Problem details>
The records are to be copied word for word, and the pictures dropped.

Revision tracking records
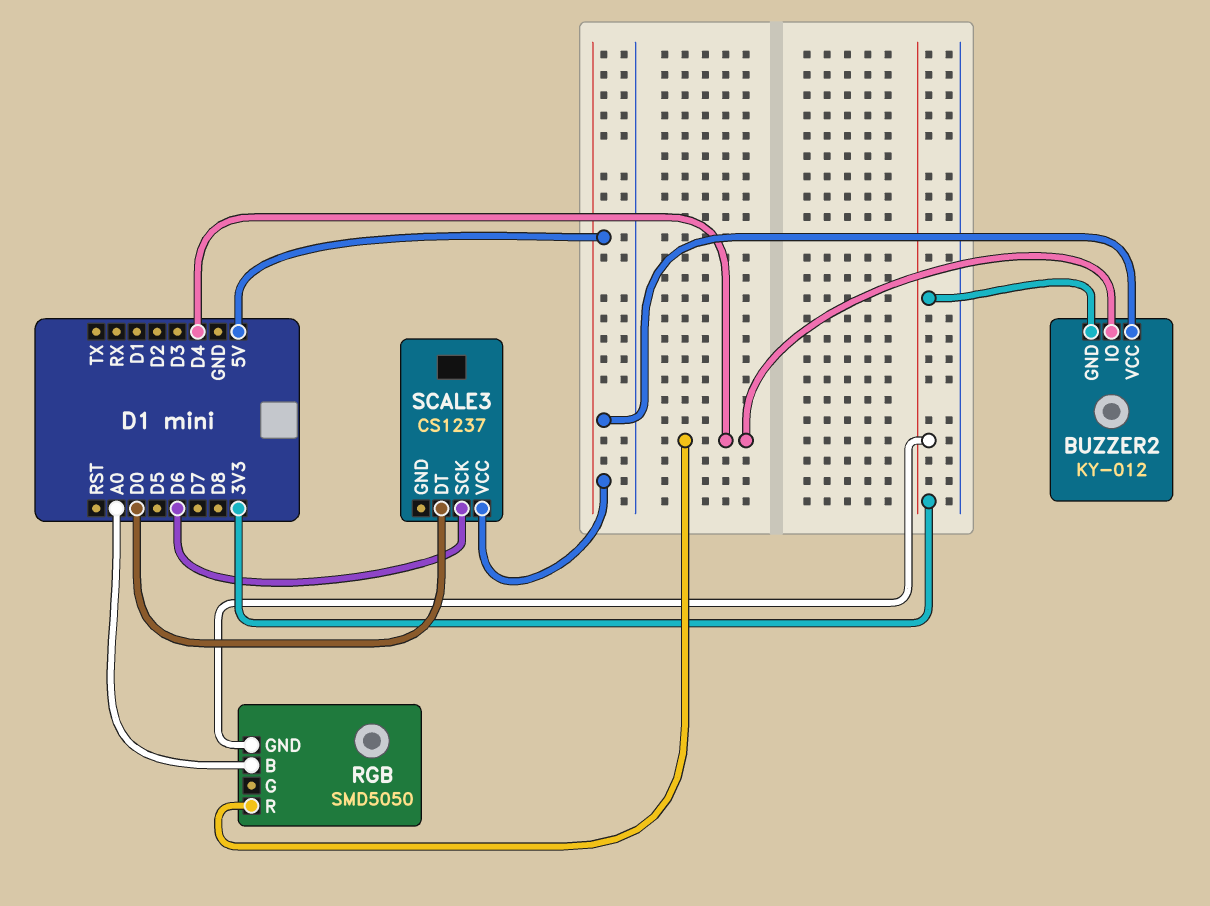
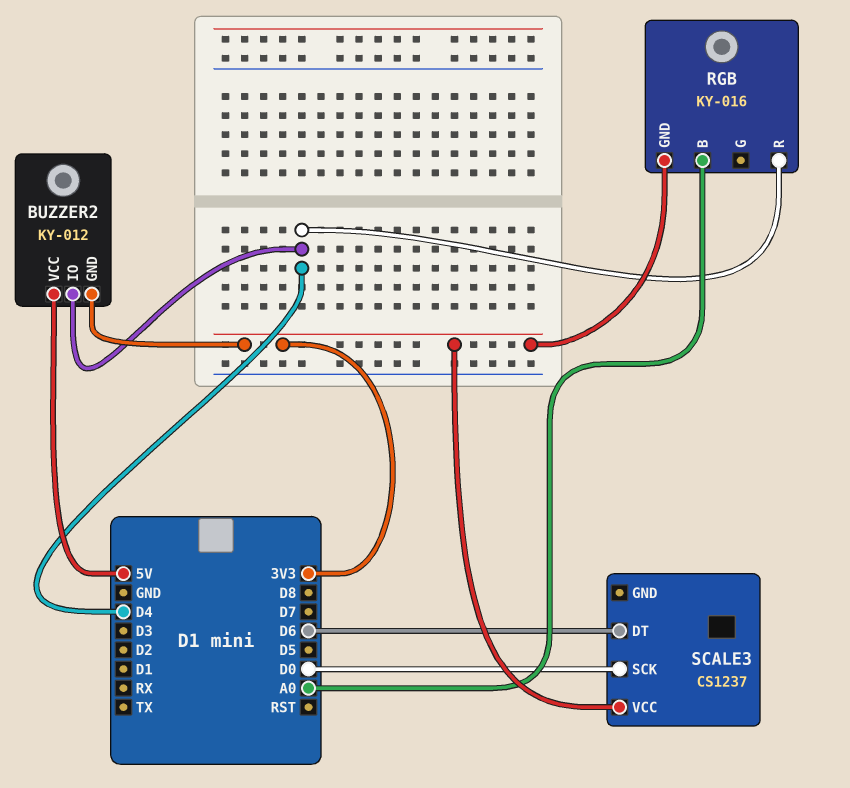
RGB: SMD5050 -> KY-016
SCALE3 pin DT: D0 -> D6
SCALE3 pin SCK: D6 -> D0
SCALE3 pin VCC: 5V -> 3V3

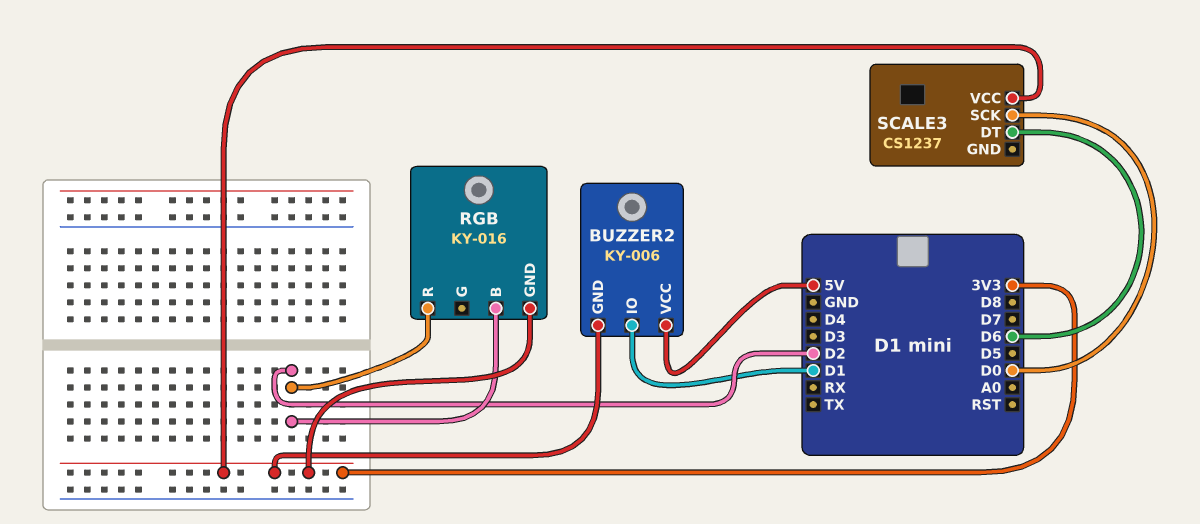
BUZZER2: KY-012 -> KY-006
BUZZER2 pin IO: D4 -> D1
RGB pin B: A0 -> D2
RGB pin R: D4 -> D2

Answer for this exercise>
RGB: SMD5050 -> KY-016
SCALE3 pin DT: D0 -> D6
SCALE3 pin SCK: D6 -> D0
SCALE3 pin VCC: 5V -> 3V3

BUZZER2: KY-012 -> KY-006
BUZZER2 pin IO: D4 -> D1
RGB pin B: A0 -> D2
RGB pin R: D4 -> D2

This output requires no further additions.